ASSIGNMENT —
Your reply should consist of the entries, copied exactly and stripped of images.

Object state comparisons:
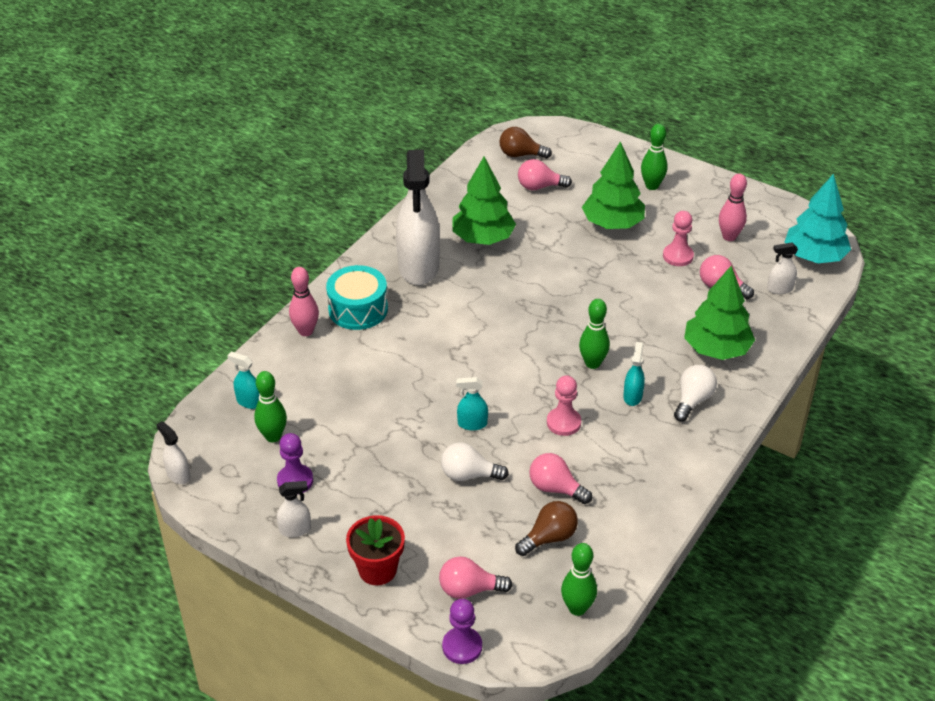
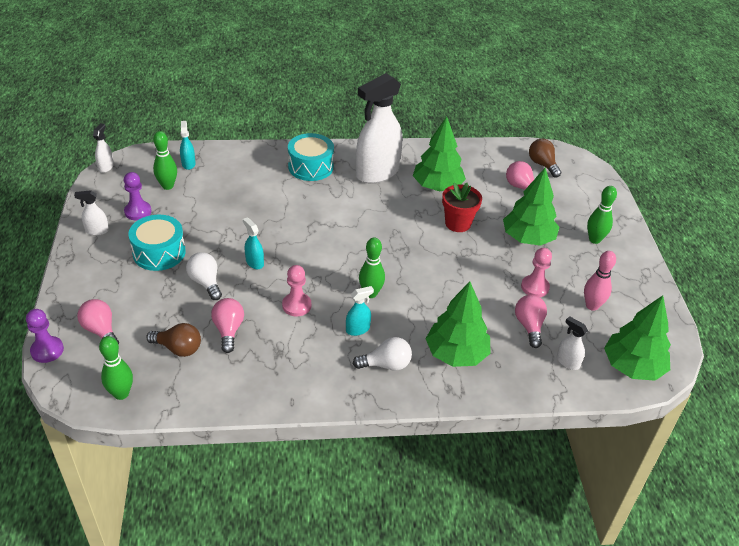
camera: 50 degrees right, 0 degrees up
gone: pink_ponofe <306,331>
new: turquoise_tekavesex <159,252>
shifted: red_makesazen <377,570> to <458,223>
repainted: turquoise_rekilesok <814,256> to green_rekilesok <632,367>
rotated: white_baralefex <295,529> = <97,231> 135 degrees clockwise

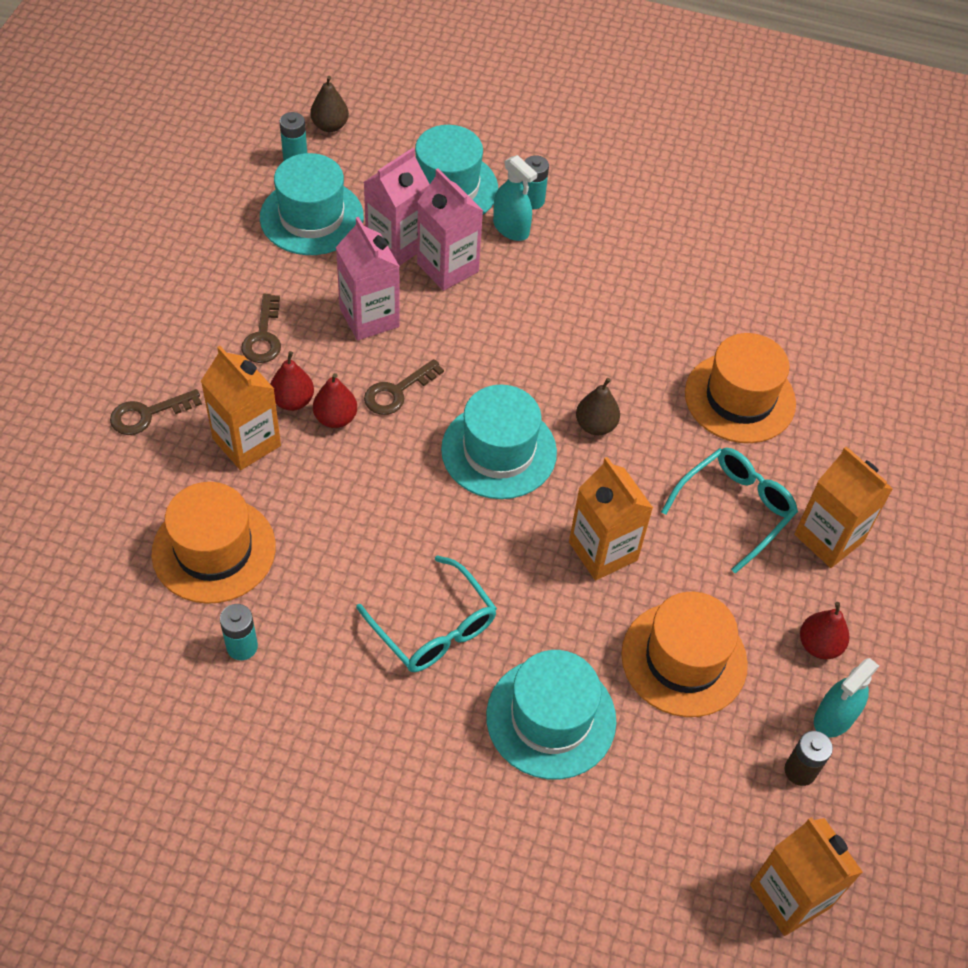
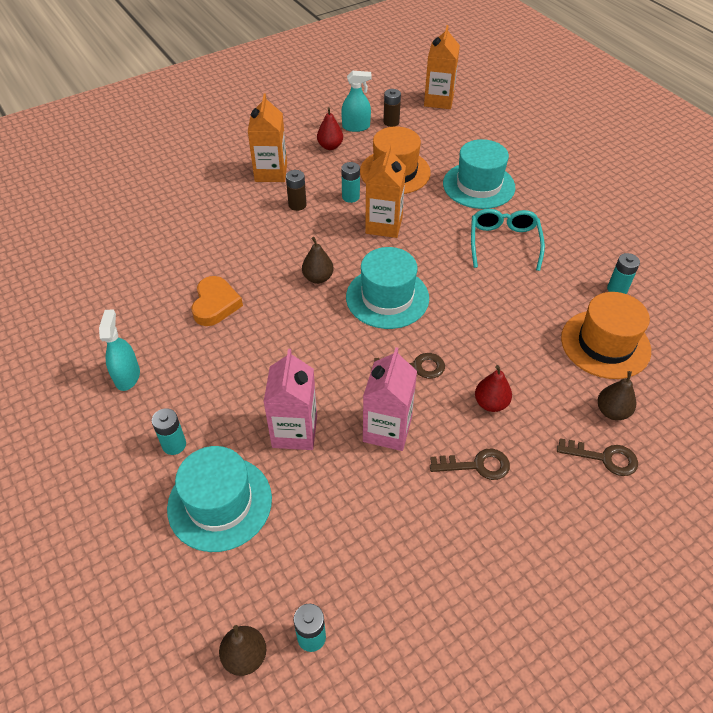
camera: 135 degrees left, 5 degrees down
gone: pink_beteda <396,245>;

EXERCISE ANSWER —
camera: 50 degrees right, 0 degrees up
gone: pink_ponofe <306,331>
new: turquoise_tekavesex <159,252>
shifted: red_makesazen <377,570> to <458,223>
repainted: turquoise_rekilesok <814,256> to green_rekilesok <632,367>
rotated: white_baralefex <295,529> = <97,231> 135 degrees clockwise

camera: 135 degrees left, 5 degrees down
gone: pink_beteda <396,245>;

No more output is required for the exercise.